» **Try it**
Below are lines of data; restate word for word those running from the line containing "camera: 70 degrees right, 0 degrees up" to the line containing "(688, 502) = (326, 370): turquoise", inclusive, and no others.

» **Given data**
━━━━━━━━━━━━━━━━━━━━━━━━━━━━━━

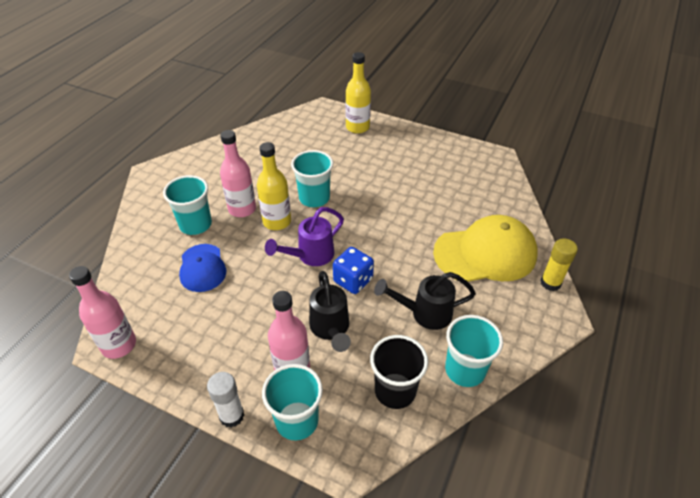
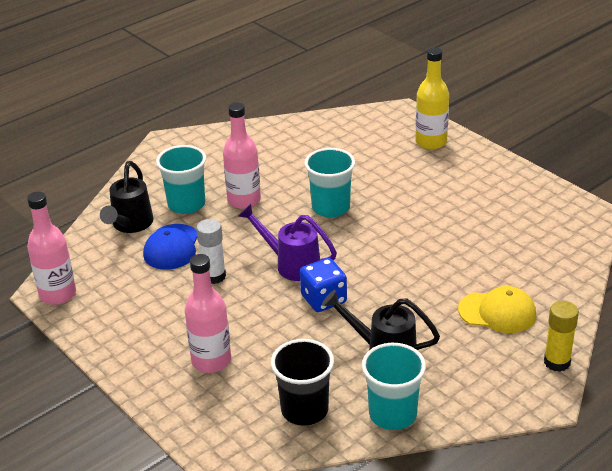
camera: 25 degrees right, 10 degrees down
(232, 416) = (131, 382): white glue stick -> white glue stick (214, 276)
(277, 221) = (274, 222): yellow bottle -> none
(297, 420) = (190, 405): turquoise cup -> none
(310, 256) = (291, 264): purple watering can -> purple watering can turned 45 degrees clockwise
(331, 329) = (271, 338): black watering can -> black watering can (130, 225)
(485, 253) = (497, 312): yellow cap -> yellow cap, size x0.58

━━━━━━━━━━━━━━━━━━━━━━━━━━━━━━

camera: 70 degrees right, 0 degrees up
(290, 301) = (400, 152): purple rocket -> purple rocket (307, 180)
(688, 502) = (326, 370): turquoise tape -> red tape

━━━━━━━━━━━━━━━━━━━━━━━━━━━━━━

» **Reply**
camera: 70 degrees right, 0 degrees up
(290, 301) = (400, 152): purple rocket -> purple rocket (307, 180)
(688, 502) = (326, 370): turquoise tape -> red tape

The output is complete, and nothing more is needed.